[SOURCE MATERIAL]:
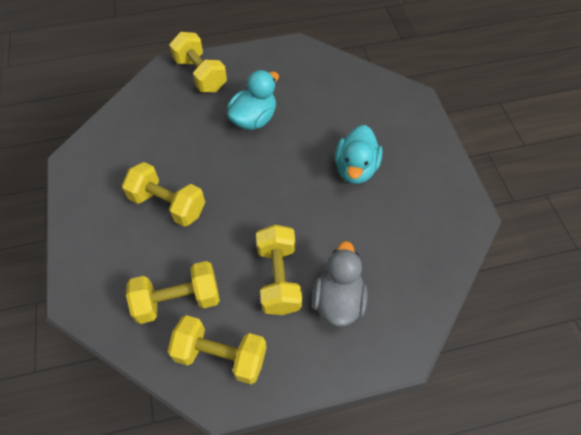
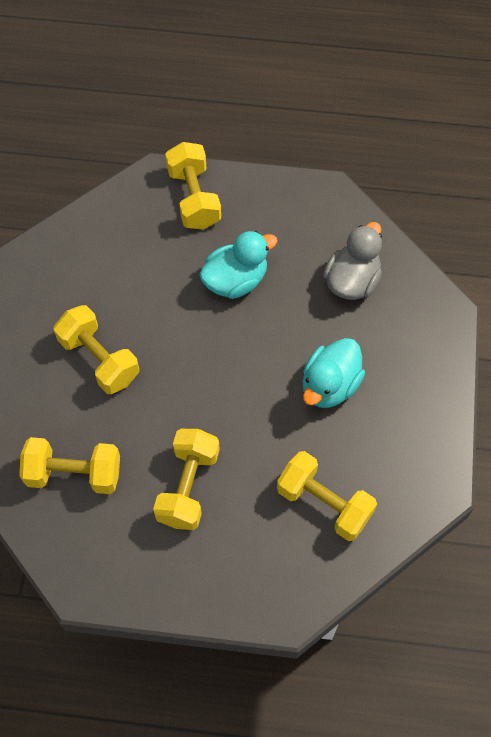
camera: 20 degrees right, 5 degrees up
yellow dumbbell [168,315,267,384] -> yellow dumbbell moved to [277,451,377,541]
grey duck [312,241,367,327] -> grey duck moved to [323,222,382,300]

[DIRECTIONS FOR THIS TASK]: The pictures stay out; copy the rest of the data word for word.

[REPLY]:
camera: 20 degrees right, 5 degrees up
yellow dumbbell [168,315,267,384] -> yellow dumbbell moved to [277,451,377,541]
grey duck [312,241,367,327] -> grey duck moved to [323,222,382,300]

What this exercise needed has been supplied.